# [Exercise goal]
Every line with "schottky" in it must be copied from the data.

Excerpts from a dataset
-----

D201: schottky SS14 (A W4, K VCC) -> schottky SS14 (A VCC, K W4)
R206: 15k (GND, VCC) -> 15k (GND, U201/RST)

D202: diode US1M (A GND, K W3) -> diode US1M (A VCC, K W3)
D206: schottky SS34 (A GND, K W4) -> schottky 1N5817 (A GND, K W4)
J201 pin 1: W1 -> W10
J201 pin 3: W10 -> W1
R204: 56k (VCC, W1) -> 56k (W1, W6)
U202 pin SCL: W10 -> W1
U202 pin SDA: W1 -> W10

-----

# [Task output]
D201: schottky SS14 (A W4, K VCC) -> schottky SS14 (A VCC, K W4)
D206: schottky SS34 (A GND, K W4) -> schottky 1N5817 (A GND, K W4)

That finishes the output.